*GIVEN TASK*:
Swap every "green leafy tree" for "tall green tree" in the data from its first line through the line containing "You are standing at the lakeside and notice", and give those lines back with nothing else changed.

*MATERIAL PROVIDED*:
** begin **
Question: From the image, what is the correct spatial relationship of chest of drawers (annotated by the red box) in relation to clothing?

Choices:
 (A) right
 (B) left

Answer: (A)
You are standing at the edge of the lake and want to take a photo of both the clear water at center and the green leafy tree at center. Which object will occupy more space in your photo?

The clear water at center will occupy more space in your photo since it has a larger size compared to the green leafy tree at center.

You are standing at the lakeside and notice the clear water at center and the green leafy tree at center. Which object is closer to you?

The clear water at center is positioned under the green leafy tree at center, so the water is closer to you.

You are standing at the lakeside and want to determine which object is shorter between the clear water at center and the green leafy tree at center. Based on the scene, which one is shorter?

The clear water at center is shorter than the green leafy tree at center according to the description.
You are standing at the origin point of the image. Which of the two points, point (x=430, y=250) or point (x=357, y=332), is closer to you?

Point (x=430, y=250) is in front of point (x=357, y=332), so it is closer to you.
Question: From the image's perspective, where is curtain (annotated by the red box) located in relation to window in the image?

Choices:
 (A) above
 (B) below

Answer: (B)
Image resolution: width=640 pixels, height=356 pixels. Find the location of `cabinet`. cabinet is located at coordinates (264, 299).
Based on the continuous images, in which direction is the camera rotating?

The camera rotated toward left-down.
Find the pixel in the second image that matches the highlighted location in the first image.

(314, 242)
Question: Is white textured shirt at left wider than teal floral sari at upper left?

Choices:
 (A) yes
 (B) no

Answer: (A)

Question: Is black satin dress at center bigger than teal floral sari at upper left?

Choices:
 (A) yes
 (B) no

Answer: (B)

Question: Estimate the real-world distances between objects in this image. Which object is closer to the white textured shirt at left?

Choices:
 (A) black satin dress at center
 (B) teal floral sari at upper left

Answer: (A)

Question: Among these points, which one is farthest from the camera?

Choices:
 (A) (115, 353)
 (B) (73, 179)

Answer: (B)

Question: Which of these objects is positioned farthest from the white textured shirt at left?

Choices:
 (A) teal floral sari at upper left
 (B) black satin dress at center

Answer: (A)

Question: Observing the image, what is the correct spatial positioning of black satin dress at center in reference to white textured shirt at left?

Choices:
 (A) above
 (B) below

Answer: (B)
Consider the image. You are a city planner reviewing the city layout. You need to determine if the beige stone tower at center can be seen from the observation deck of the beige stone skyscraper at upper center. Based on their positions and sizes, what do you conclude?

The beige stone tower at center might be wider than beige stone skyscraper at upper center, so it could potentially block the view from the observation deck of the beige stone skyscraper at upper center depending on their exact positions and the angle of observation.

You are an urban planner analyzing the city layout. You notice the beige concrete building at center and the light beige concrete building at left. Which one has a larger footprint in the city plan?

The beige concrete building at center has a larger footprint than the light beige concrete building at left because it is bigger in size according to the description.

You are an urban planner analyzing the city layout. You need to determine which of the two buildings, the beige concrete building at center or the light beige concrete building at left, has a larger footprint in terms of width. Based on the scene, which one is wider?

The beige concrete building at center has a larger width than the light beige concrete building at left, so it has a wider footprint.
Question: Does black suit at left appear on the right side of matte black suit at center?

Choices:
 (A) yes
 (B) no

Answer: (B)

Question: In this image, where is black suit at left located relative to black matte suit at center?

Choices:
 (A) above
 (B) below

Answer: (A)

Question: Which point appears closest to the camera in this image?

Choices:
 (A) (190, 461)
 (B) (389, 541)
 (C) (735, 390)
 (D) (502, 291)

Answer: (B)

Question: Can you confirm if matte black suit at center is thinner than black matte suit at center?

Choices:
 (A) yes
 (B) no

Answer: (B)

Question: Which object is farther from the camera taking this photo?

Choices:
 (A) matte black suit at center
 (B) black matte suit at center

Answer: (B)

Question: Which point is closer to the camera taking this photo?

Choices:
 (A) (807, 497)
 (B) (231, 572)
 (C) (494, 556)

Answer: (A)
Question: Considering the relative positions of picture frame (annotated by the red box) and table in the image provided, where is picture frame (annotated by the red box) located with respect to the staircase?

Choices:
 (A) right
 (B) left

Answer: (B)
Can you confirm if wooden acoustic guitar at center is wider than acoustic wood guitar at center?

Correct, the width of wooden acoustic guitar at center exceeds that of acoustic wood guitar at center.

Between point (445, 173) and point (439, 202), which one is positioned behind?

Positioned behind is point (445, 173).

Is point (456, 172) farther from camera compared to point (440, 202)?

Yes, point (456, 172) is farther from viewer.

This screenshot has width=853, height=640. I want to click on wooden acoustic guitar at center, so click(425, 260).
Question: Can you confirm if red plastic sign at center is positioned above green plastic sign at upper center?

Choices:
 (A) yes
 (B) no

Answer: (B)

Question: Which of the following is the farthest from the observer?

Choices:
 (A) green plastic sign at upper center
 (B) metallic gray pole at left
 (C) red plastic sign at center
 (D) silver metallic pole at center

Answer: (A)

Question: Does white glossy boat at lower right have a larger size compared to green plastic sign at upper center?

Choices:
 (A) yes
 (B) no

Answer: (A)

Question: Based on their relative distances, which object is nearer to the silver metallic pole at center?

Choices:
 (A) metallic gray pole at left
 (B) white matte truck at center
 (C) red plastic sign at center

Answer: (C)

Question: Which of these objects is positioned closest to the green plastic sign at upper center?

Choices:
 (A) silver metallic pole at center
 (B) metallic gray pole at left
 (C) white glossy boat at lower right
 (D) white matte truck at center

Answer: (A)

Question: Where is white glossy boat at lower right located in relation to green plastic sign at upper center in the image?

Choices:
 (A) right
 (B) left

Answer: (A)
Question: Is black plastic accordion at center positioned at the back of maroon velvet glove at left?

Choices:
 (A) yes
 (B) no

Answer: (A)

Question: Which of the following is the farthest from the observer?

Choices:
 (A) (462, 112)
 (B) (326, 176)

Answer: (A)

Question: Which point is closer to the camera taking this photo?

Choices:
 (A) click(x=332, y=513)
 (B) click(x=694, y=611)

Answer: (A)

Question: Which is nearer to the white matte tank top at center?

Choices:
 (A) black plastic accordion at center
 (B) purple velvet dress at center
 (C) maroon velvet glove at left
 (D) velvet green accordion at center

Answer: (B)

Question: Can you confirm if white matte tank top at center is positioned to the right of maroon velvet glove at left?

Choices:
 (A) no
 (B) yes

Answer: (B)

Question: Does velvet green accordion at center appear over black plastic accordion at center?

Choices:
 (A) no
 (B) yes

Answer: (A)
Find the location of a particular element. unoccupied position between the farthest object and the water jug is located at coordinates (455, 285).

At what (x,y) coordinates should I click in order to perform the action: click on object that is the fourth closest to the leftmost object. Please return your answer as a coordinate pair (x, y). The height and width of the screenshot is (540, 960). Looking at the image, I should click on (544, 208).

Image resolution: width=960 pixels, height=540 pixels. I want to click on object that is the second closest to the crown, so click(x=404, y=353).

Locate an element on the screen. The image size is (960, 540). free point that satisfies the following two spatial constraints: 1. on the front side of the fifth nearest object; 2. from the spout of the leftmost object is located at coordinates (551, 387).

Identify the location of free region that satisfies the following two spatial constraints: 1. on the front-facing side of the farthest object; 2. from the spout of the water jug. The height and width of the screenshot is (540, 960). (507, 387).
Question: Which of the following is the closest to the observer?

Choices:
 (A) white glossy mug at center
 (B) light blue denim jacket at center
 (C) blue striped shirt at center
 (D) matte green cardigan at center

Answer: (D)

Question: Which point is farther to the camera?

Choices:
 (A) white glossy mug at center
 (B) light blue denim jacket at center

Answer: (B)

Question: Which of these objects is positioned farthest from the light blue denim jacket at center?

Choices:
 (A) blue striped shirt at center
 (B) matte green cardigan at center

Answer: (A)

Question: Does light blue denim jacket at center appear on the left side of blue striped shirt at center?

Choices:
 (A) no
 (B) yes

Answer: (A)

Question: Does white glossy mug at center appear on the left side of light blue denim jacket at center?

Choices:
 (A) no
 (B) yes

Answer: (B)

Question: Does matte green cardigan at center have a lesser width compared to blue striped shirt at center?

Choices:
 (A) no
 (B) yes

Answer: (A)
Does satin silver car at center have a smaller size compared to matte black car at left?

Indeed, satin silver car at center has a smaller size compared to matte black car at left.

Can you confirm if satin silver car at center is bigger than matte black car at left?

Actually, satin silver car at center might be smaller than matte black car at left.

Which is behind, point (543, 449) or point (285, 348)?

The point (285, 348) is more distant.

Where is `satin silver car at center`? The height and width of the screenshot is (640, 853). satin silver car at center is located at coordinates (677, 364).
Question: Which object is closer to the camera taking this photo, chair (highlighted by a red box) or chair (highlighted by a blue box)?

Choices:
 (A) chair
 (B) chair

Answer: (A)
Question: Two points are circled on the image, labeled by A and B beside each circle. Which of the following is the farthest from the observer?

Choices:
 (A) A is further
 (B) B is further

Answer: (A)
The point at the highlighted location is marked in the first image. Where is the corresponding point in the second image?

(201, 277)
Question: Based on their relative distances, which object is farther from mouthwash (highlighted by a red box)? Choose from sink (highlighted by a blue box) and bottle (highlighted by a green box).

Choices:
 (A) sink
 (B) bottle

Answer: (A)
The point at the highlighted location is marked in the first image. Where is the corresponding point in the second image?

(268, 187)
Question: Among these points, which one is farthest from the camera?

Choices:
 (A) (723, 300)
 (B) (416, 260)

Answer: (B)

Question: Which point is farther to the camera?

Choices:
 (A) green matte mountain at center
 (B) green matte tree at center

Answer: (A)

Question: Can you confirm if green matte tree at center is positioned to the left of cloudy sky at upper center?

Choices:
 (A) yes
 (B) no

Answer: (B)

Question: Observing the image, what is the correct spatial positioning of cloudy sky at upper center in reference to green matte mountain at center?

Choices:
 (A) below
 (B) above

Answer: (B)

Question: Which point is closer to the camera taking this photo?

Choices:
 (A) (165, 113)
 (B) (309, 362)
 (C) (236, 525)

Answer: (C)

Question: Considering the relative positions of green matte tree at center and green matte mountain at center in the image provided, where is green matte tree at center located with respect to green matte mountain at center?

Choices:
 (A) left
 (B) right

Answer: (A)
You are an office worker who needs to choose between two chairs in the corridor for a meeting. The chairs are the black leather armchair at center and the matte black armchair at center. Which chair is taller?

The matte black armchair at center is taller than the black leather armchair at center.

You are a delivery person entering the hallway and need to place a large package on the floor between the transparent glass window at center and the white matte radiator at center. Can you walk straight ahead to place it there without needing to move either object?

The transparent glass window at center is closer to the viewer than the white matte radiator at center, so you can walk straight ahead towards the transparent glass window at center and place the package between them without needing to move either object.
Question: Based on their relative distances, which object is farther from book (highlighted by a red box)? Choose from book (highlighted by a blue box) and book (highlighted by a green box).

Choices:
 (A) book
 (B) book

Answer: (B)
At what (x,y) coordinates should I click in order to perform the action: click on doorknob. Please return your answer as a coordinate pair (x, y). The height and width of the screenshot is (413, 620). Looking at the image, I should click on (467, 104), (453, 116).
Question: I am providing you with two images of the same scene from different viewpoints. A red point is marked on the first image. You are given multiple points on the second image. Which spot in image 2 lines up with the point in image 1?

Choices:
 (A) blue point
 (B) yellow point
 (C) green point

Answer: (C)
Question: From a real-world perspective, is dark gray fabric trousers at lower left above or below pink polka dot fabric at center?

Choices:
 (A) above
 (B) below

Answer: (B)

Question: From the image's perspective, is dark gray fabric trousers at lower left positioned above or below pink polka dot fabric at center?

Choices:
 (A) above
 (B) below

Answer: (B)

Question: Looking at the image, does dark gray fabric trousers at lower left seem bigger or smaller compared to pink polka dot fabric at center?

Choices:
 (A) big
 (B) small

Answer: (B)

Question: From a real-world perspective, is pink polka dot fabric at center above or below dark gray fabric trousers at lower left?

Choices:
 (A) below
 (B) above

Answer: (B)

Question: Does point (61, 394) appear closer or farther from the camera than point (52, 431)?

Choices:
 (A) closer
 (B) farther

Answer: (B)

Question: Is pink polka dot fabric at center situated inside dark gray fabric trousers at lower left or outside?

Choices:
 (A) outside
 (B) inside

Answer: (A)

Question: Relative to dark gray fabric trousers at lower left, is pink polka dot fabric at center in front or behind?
** end **
*ANSWER FOR THIS EXERCISE*:
Question: From the image, what is the correct spatial relationship of chest of drawers (annotated by the red box) in relation to clothing?

Choices:
 (A) right
 (B) left

Answer: (A)
You are standing at the edge of the lake and want to take a photo of both the clear water at center and the tall green tree at center. Which object will occupy more space in your photo?

The clear water at center will occupy more space in your photo since it has a larger size compared to the tall green tree at center.

You are standing at the lakeside and notice the clear water at center and the tall green tree at center. Which object is closer to you?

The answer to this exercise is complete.